• _What needs to be done_:
Could you retype all of the entries below word for word?

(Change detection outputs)
- Opening Delimiter -

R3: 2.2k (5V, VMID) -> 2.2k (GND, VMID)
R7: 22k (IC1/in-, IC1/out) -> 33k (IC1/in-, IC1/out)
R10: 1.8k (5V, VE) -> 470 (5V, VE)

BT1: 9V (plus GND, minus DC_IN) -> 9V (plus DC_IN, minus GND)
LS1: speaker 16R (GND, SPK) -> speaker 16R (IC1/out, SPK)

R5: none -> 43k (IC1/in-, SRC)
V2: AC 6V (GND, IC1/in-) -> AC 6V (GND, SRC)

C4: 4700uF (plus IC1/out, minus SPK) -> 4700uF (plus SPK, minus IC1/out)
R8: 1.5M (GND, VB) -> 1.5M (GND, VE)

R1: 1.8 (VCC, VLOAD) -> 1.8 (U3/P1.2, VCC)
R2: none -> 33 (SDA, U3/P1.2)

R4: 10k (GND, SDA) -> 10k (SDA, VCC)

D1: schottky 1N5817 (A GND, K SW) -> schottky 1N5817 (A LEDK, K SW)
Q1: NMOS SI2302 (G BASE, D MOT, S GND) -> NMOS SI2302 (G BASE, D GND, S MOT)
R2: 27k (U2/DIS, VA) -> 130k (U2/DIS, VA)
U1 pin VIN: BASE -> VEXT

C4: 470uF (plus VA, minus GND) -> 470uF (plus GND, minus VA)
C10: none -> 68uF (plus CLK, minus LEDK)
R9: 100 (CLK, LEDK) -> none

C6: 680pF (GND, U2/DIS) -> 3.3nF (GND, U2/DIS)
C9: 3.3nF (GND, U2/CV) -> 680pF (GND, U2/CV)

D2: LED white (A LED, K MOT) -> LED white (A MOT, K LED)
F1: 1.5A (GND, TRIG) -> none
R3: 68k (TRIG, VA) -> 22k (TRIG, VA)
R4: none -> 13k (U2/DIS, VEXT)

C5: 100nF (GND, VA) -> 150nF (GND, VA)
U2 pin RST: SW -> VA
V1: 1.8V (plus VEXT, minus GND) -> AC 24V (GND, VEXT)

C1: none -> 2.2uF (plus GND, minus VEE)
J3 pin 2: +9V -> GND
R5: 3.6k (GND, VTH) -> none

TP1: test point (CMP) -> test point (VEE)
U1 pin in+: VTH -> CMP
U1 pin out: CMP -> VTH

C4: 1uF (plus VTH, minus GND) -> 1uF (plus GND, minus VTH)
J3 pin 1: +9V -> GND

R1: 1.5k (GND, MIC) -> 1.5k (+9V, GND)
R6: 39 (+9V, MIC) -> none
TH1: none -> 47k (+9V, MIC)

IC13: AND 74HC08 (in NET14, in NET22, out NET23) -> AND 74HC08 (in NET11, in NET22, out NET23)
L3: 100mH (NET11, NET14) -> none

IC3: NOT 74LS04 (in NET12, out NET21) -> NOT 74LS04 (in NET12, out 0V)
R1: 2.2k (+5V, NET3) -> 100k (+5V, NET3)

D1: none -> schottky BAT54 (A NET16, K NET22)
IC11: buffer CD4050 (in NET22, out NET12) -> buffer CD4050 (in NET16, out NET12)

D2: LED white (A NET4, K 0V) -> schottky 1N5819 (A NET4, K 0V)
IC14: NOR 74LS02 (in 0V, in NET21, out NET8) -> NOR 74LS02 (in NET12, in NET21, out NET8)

- Closing Delimiter -

• _Result of the exercise_:
R3: 2.2k (5V, VMID) -> 2.2k (GND, VMID)
R7: 22k (IC1/in-, IC1/out) -> 33k (IC1/in-, IC1/out)
R10: 1.8k (5V, VE) -> 470 (5V, VE)

BT1: 9V (plus GND, minus DC_IN) -> 9V (plus DC_IN, minus GND)
LS1: speaker 16R (GND, SPK) -> speaker 16R (IC1/out, SPK)

R5: none -> 43k (IC1/in-, SRC)
V2: AC 6V (GND, IC1/in-) -> AC 6V (GND, SRC)

C4: 4700uF (plus IC1/out, minus SPK) -> 4700uF (plus SPK, minus IC1/out)
R8: 1.5M (GND, VB) -> 1.5M (GND, VE)

R1: 1.8 (VCC, VLOAD) -> 1.8 (U3/P1.2, VCC)
R2: none -> 33 (SDA, U3/P1.2)

R4: 10k (GND, SDA) -> 10k (SDA, VCC)

D1: schottky 1N5817 (A GND, K SW) -> schottky 1N5817 (A LEDK, K SW)
Q1: NMOS SI2302 (G BASE, D MOT, S GND) -> NMOS SI2302 (G BASE, D GND, S MOT)
R2: 27k (U2/DIS, VA) -> 130k (U2/DIS, VA)
U1 pin VIN: BASE -> VEXT

C4: 470uF (plus VA, minus GND) -> 470uF (plus GND, minus VA)
C10: none -> 68uF (plus CLK, minus LEDK)
R9: 100 (CLK, LEDK) -> none

C6: 680pF (GND, U2/DIS) -> 3.3nF (GND, U2/DIS)
C9: 3.3nF (GND, U2/CV) -> 680pF (GND, U2/CV)

D2: LED white (A LED, K MOT) -> LED white (A MOT, K LED)
F1: 1.5A (GND, TRIG) -> none
R3: 68k (TRIG, VA) -> 22k (TRIG, VA)
R4: none -> 13k (U2/DIS, VEXT)

C5: 100nF (GND, VA) -> 150nF (GND, VA)
U2 pin RST: SW -> VA
V1: 1.8V (plus VEXT, minus GND) -> AC 24V (GND, VEXT)

C1: none -> 2.2uF (plus GND, minus VEE)
J3 pin 2: +9V -> GND
R5: 3.6k (GND, VTH) -> none

TP1: test point (CMP) -> test point (VEE)
U1 pin in+: VTH -> CMP
U1 pin out: CMP -> VTH

C4: 1uF (plus VTH, minus GND) -> 1uF (plus GND, minus VTH)
J3 pin 1: +9V -> GND

R1: 1.5k (GND, MIC) -> 1.5k (+9V, GND)
R6: 39 (+9V, MIC) -> none
TH1: none -> 47k (+9V, MIC)

IC13: AND 74HC08 (in NET14, in NET22, out NET23) -> AND 74HC08 (in NET11, in NET22, out NET23)
L3: 100mH (NET11, NET14) -> none

IC3: NOT 74LS04 (in NET12, out NET21) -> NOT 74LS04 (in NET12, out 0V)
R1: 2.2k (+5V, NET3) -> 100k (+5V, NET3)

D1: none -> schottky BAT54 (A NET16, K NET22)
IC11: buffer CD4050 (in NET22, out NET12) -> buffer CD4050 (in NET16, out NET12)

D2: LED white (A NET4, K 0V) -> schottky 1N5819 (A NET4, K 0V)
IC14: NOR 74LS02 (in 0V, in NET21, out NET8) -> NOR 74LS02 (in NET12, in NET21, out NET8)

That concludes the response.